- [Problem to solve]
Search term "calculator": copy each line of the records that contains it.

═════ Source material

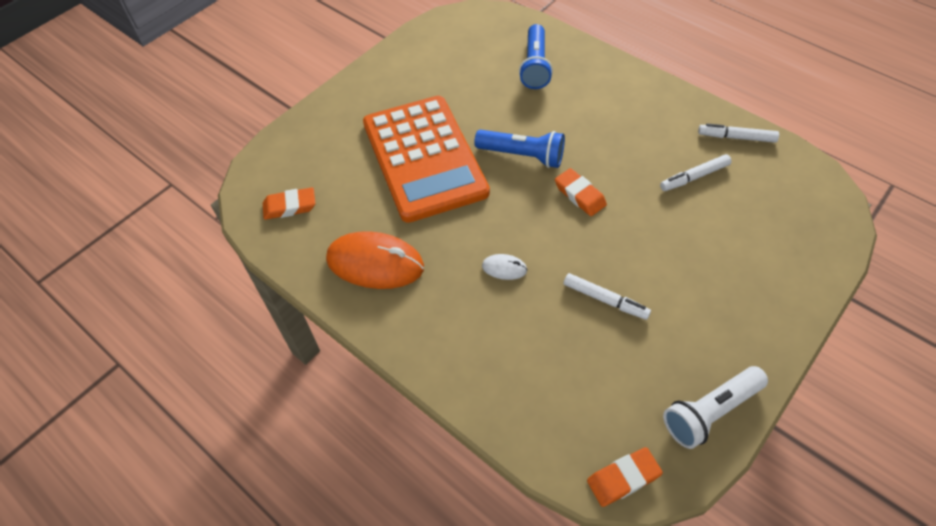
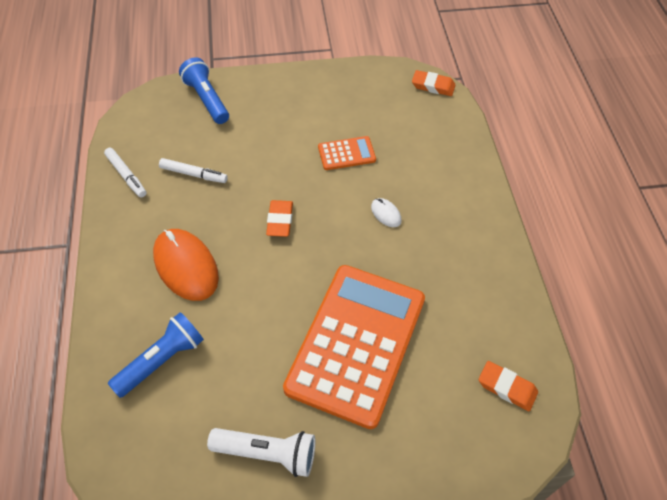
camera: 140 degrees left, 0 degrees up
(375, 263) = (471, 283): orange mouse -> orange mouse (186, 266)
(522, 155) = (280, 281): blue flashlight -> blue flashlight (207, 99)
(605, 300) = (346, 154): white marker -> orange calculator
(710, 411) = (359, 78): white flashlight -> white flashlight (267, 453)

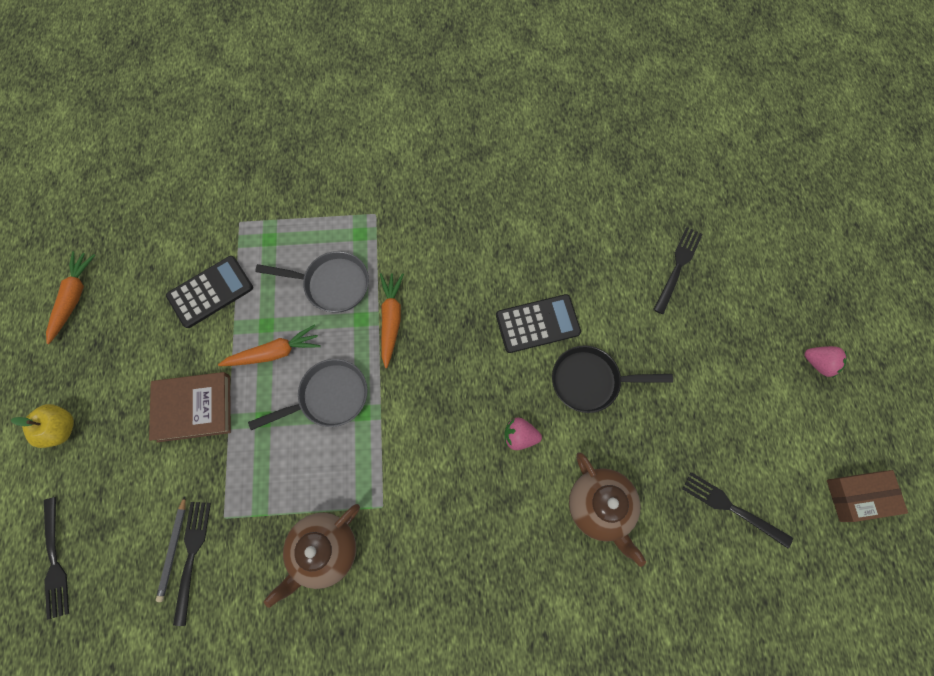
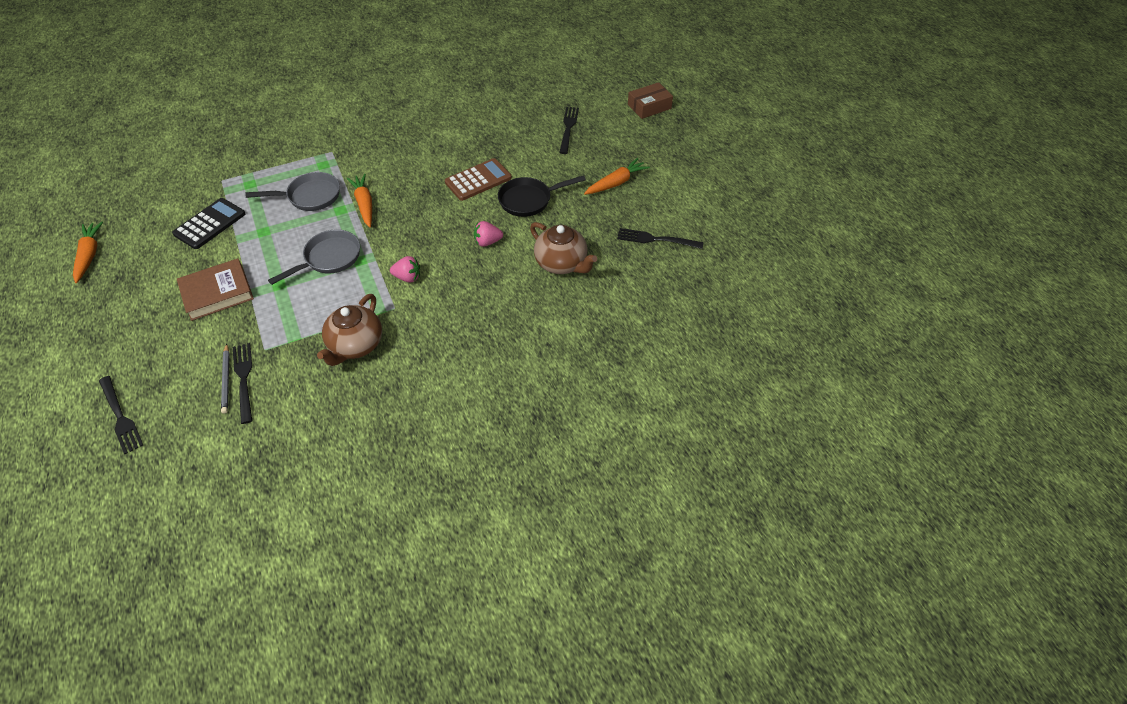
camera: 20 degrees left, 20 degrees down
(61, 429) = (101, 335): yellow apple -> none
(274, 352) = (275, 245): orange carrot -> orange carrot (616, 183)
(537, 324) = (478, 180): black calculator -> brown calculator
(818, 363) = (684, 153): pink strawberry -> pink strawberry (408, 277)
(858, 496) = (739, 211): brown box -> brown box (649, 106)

══════════

- [Final answer]
(605, 300) = (346, 154): white marker -> orange calculator
(537, 324) = (478, 180): black calculator -> brown calculator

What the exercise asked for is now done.